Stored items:

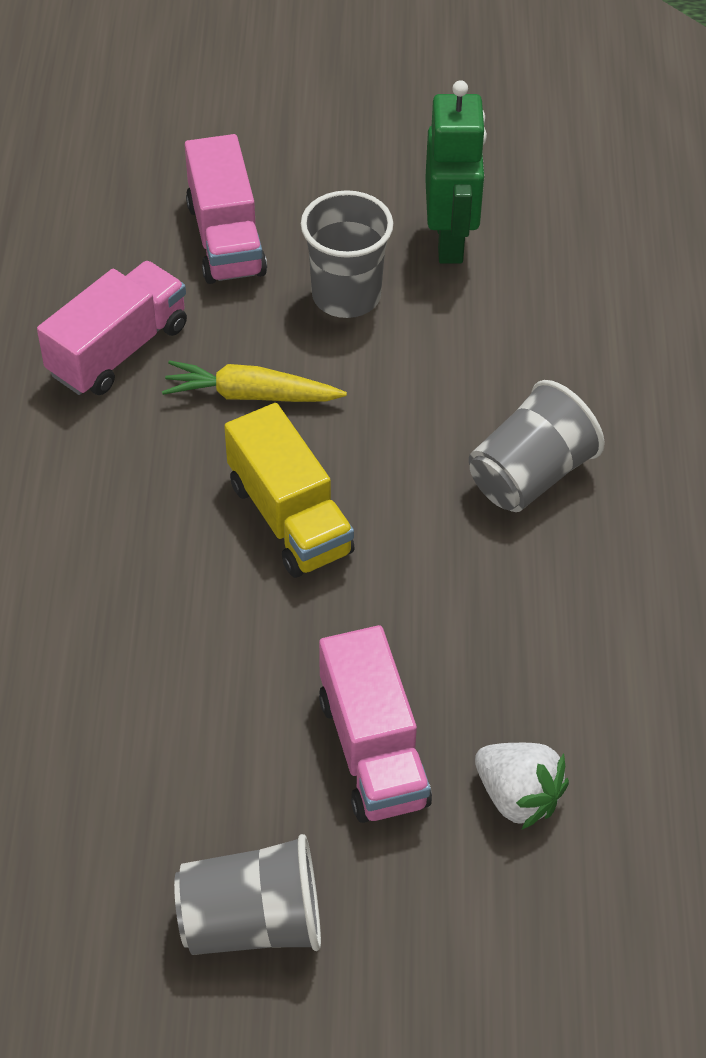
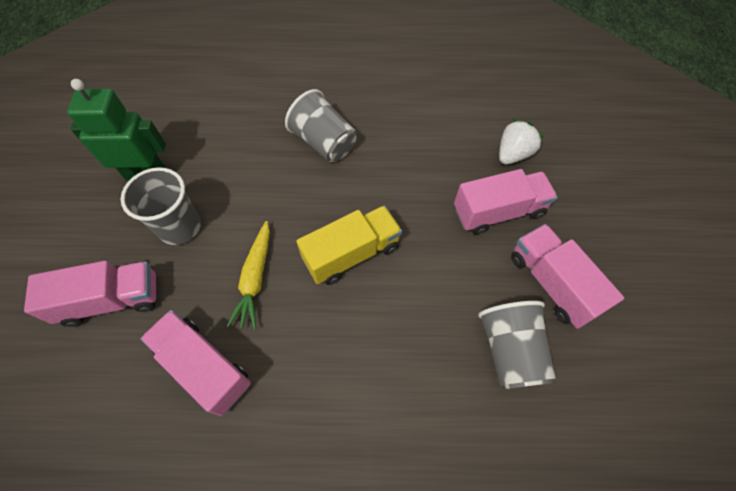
camera: 90 degrees left, 10 degrees up
(217, 817) = (552, 283): none -> pink truck
(252, 921) = (606, 263): grey cup -> grey cup (510, 350)

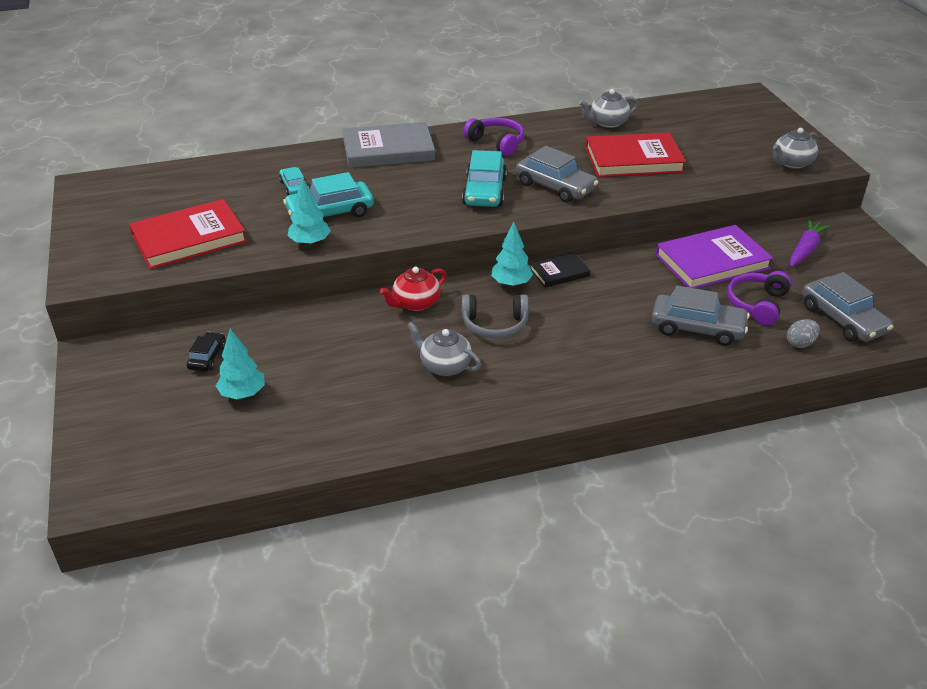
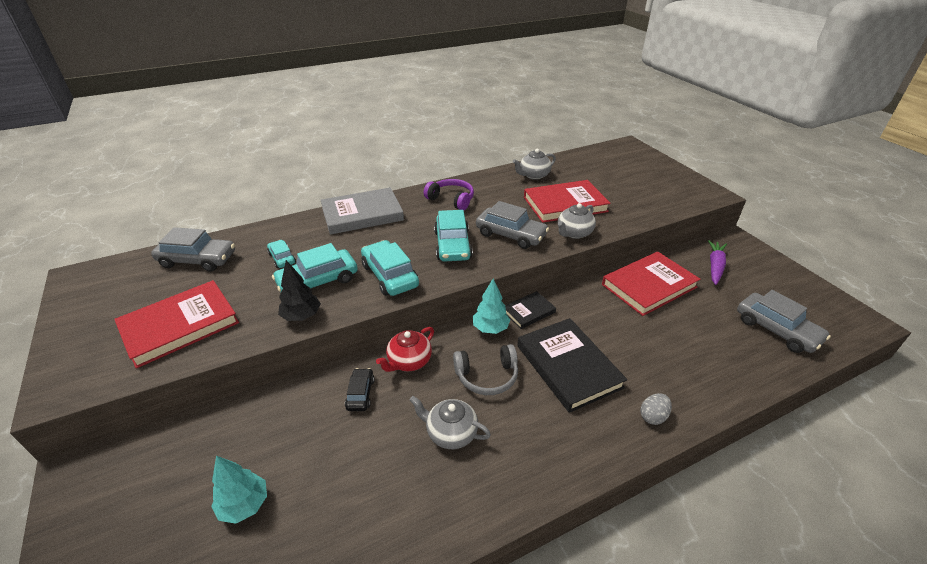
camera: 10 degrees left, 0 degrees up
(207, 357) = (204, 459): black car -> black car (360, 394)
(310, 243) = (302, 316): turquoise tree -> black tree
(408, 215) = (390, 275): none -> turquoise car
(585, 326) = (568, 366): none -> black book
(697, 328) = (664, 355): grey car -> grey car (198, 260)
(712, 261) = (649, 286): purple book -> red book
(757, 304) = (702, 323): purple headphones -> none
(791, 163) = (685, 196): grey teapot -> grey teapot (574, 233)
(800, 343) = (755, 360): grey egg -> grey egg (653, 416)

What the task requires
Repeat every record above exactly, but drop the pictures.

Result for this task
camera: 90 degrees left, 10 degrees up
(217, 817) = (552, 283): none -> pink truck
(252, 921) = (606, 263): grey cup -> grey cup (510, 350)

camera: 10 degrees left, 0 degrees up
(207, 357) = (204, 459): black car -> black car (360, 394)
(310, 243) = (302, 316): turquoise tree -> black tree
(408, 215) = (390, 275): none -> turquoise car
(585, 326) = (568, 366): none -> black book
(697, 328) = (664, 355): grey car -> grey car (198, 260)
(712, 261) = (649, 286): purple book -> red book
(757, 304) = (702, 323): purple headphones -> none
(791, 163) = (685, 196): grey teapot -> grey teapot (574, 233)
(800, 343) = (755, 360): grey egg -> grey egg (653, 416)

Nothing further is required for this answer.